+++ Given records +++

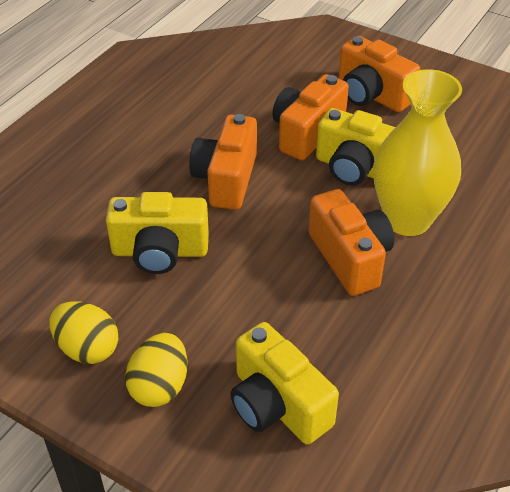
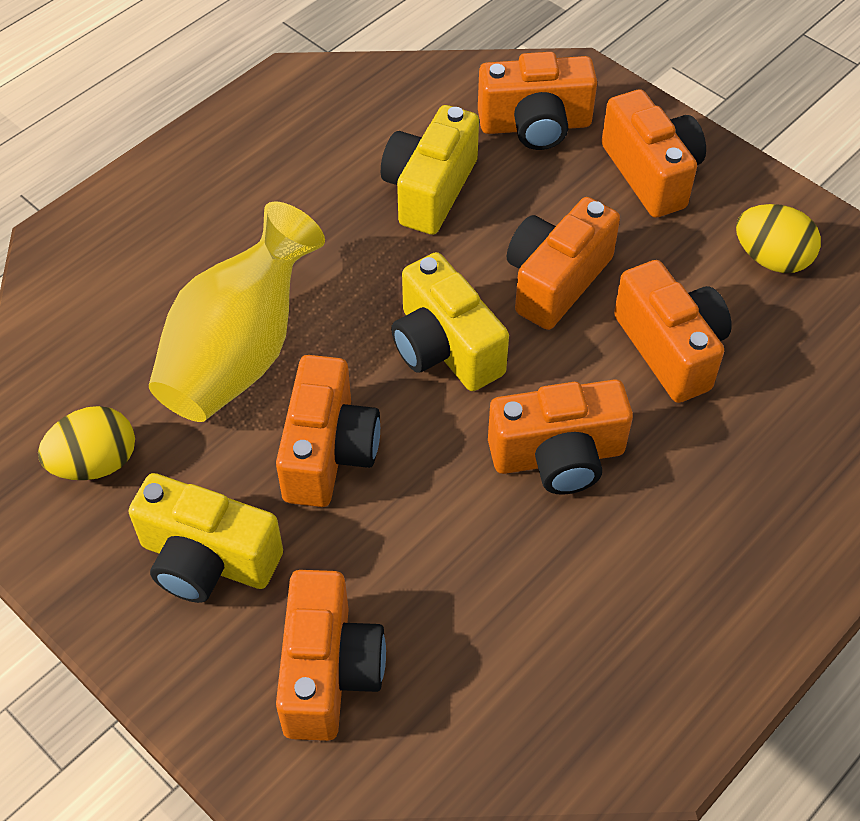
orange camera: 4 -> 7

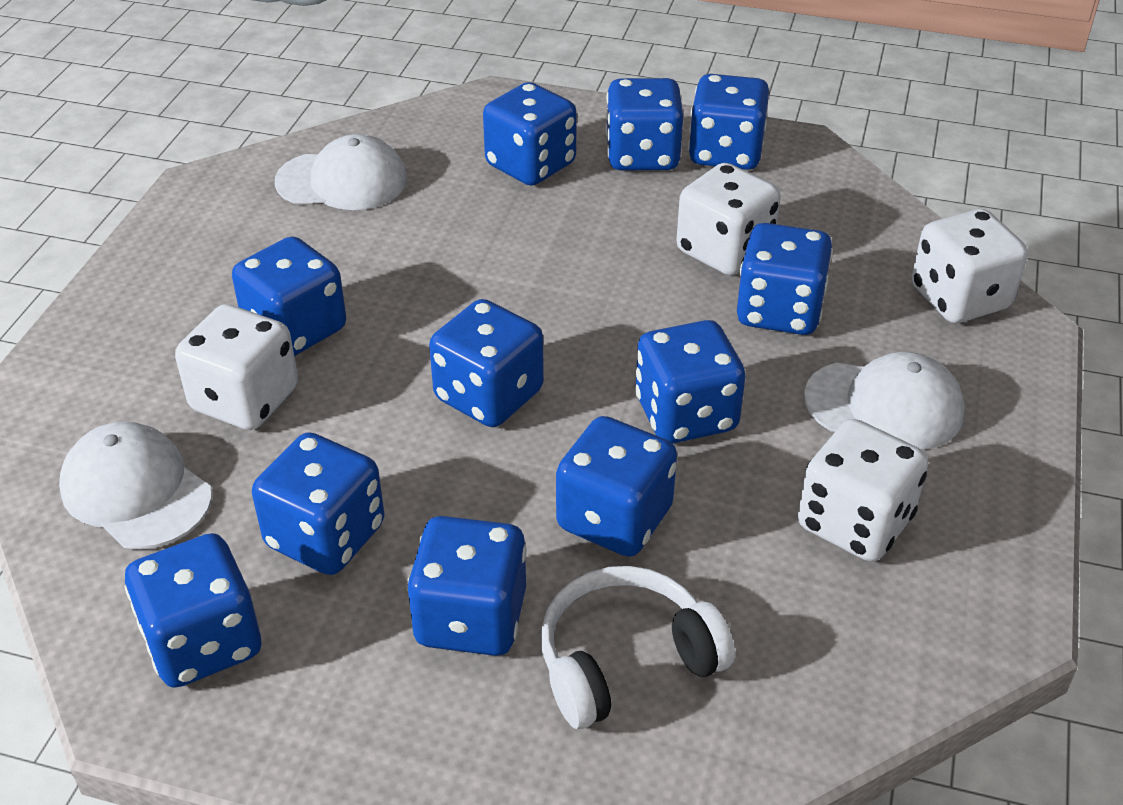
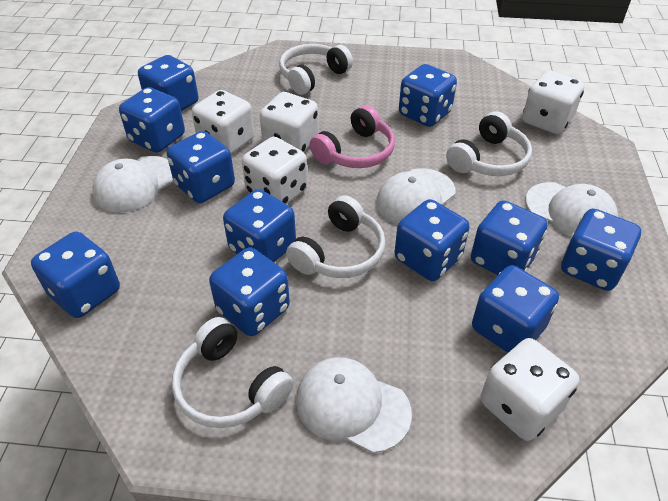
pink headphones: 0 -> 1
white cap: 3 -> 4
white dice: 4 -> 5
white headphones: 1 -> 4

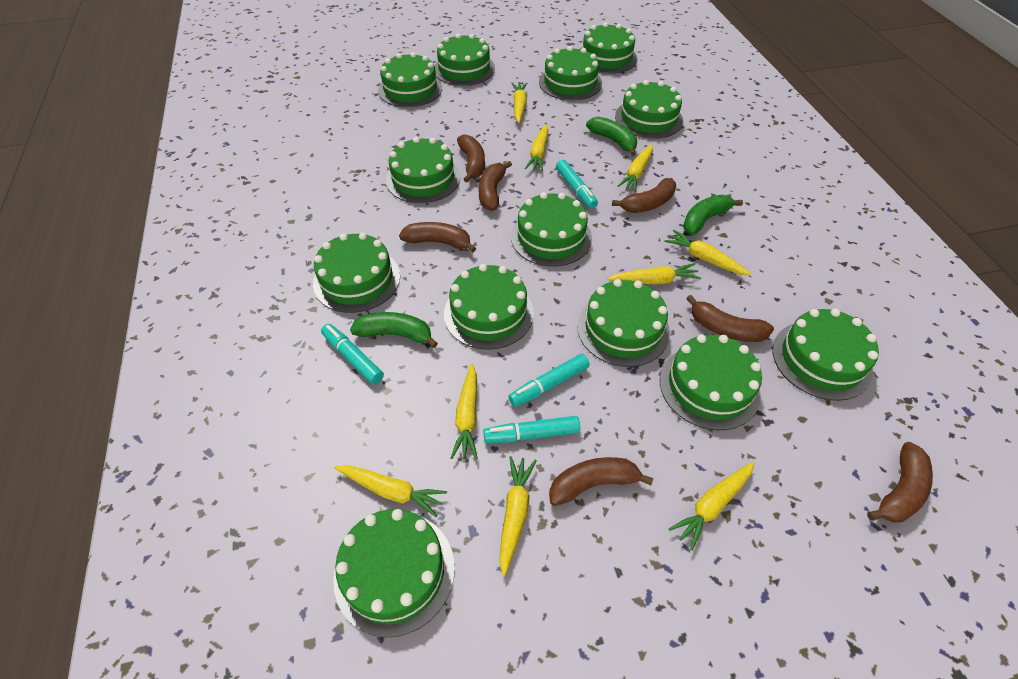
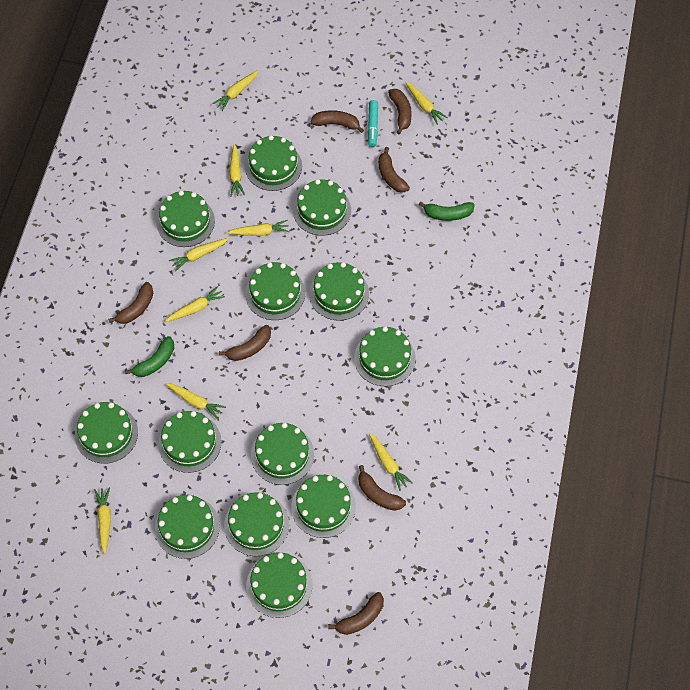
green banana: 3 -> 2
turquoise marker: 4 -> 1

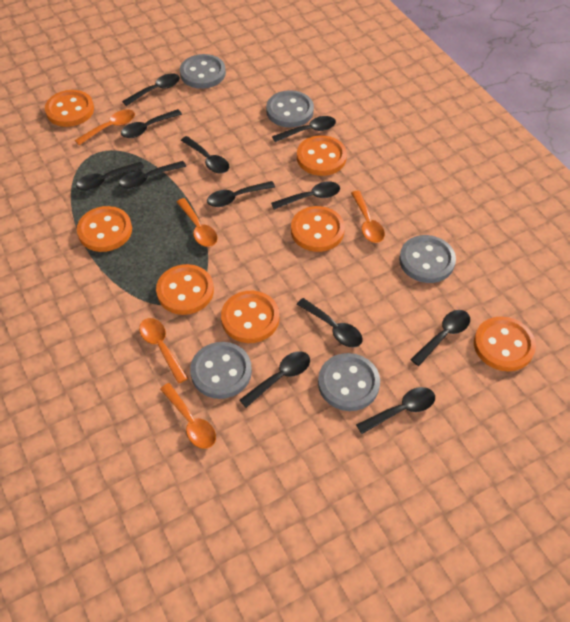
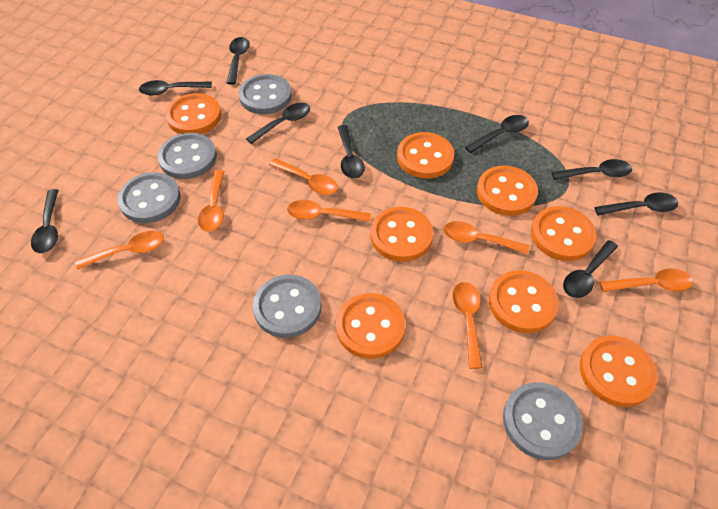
black spoon: 12 -> 9
orange button: 7 -> 8
orange spoon: 5 -> 7

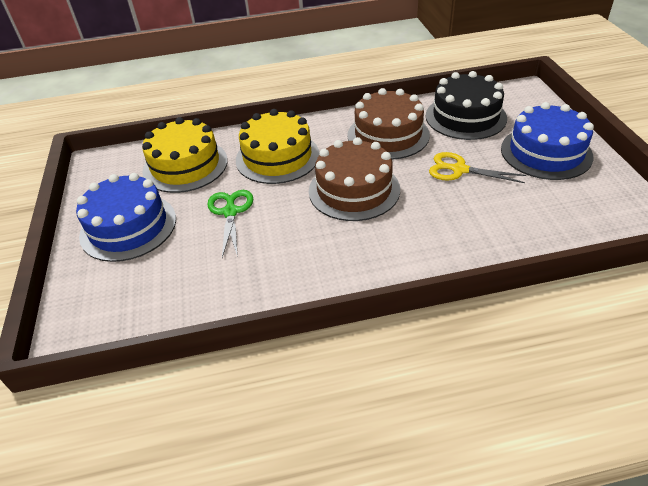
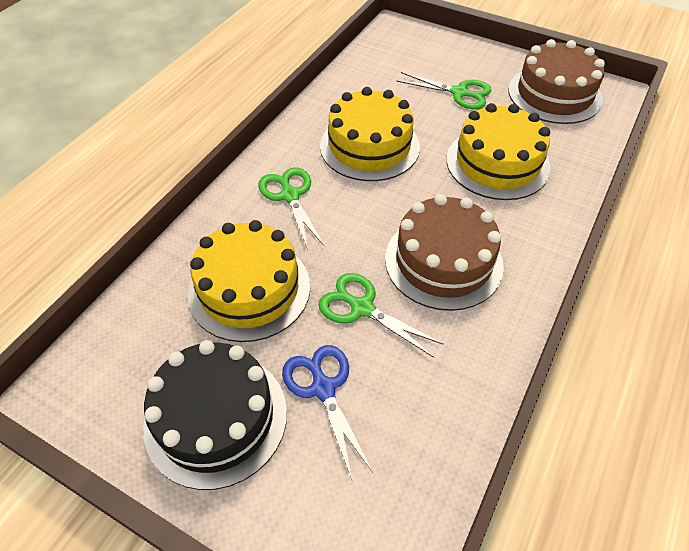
blue cake: 2 -> 0
blue scissors: 0 -> 1
green scissors: 1 -> 3
yellow cake: 2 -> 3
yellow scissors: 1 -> 0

+++

### Exercise
Every entry above has to be repeated exactly, apart from its pictures.

### Task answer
orange camera: 4 -> 7

pink headphones: 0 -> 1
white cap: 3 -> 4
white dice: 4 -> 5
white headphones: 1 -> 4

green banana: 3 -> 2
turquoise marker: 4 -> 1

black spoon: 12 -> 9
orange button: 7 -> 8
orange spoon: 5 -> 7

blue cake: 2 -> 0
blue scissors: 0 -> 1
green scissors: 1 -> 3
yellow cake: 2 -> 3
yellow scissors: 1 -> 0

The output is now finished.